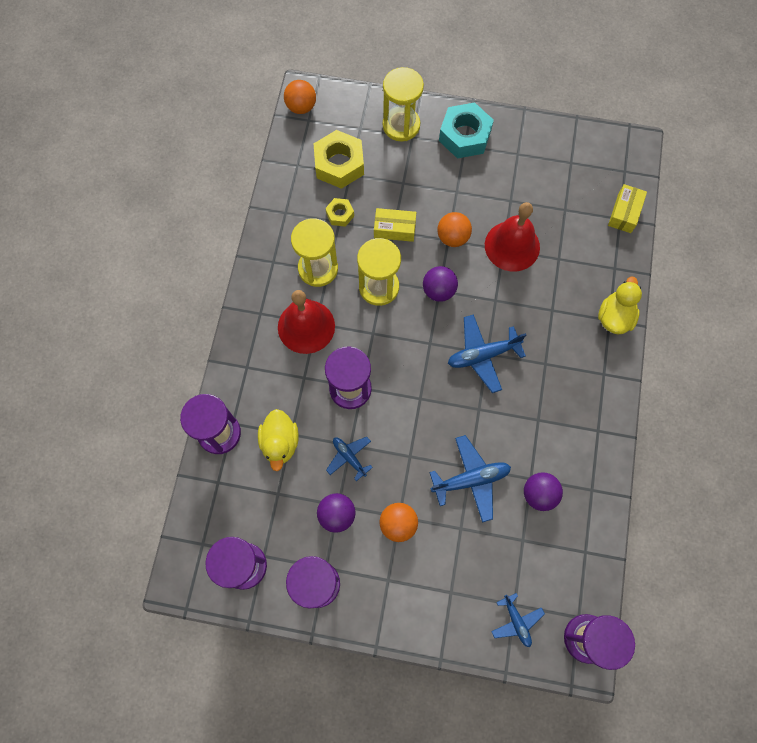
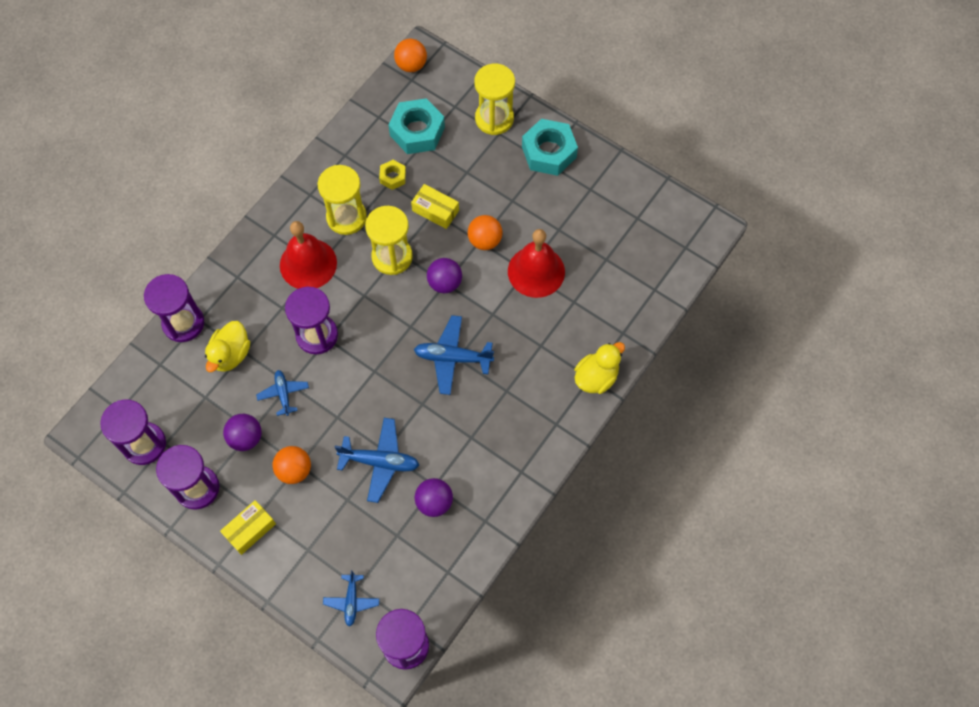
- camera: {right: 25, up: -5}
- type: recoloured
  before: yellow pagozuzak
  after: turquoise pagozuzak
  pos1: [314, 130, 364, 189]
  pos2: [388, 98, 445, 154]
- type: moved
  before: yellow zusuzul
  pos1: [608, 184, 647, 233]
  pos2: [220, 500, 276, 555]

******************************

> [What to work on]: Each line from the one containing "before: yellow zusuzul" through the end of the material should be restated word for word; leave out every line before it.

> [Task result]:
  before: yellow zusuzul
  pos1: [608, 184, 647, 233]
  pos2: [220, 500, 276, 555]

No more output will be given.